◆ Problem requirements
Your answer is the lines below, exactly, from the one that contains "camera: 45 degrees left, 0 degrees up" through the one that contains "(609, 359) = (856, 381): yellow", both included.

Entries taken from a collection
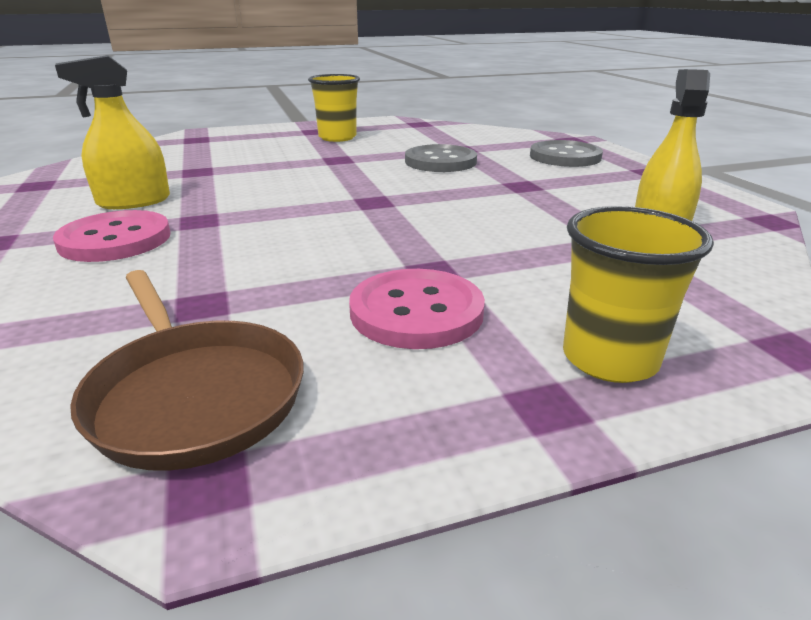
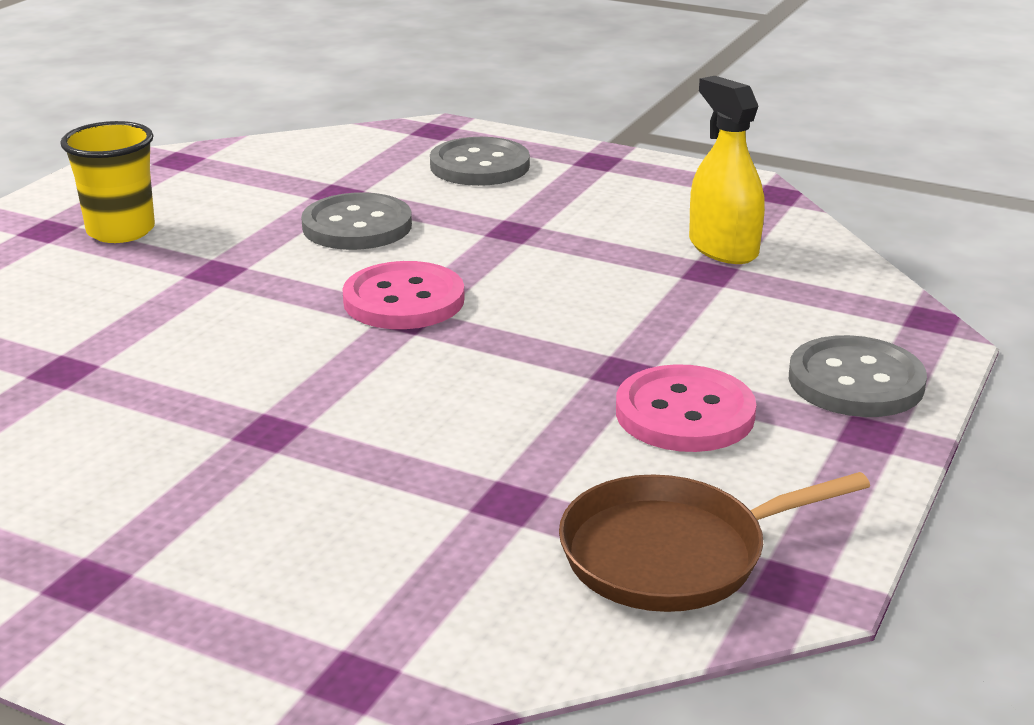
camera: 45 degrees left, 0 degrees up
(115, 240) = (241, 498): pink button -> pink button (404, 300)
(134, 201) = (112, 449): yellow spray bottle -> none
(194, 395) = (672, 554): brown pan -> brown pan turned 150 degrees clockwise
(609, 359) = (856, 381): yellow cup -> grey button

--

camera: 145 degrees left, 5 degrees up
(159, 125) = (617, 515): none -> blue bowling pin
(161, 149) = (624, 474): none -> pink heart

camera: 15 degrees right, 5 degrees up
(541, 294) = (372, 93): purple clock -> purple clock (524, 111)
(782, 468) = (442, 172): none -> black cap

◆ Exercise answer
camera: 45 degrees left, 0 degrees up
(115, 240) = (241, 498): pink button -> pink button (404, 300)
(134, 201) = (112, 449): yellow spray bottle -> none
(194, 395) = (672, 554): brown pan -> brown pan turned 150 degrees clockwise
(609, 359) = (856, 381): yellow cup -> grey button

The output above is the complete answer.